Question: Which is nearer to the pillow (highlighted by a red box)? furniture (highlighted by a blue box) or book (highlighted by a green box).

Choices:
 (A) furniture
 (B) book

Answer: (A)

· · · · ·

YOUR TASK | Copy the lines above word for word, keeping every line in its original order.

OUTPUT |
Question: Which is nearer to the pillow (highlighted by a red box)? furniture (highlighted by a blue box) or book (highlighted by a green box).

Choices:
 (A) furniture
 (B) book

Answer: (A)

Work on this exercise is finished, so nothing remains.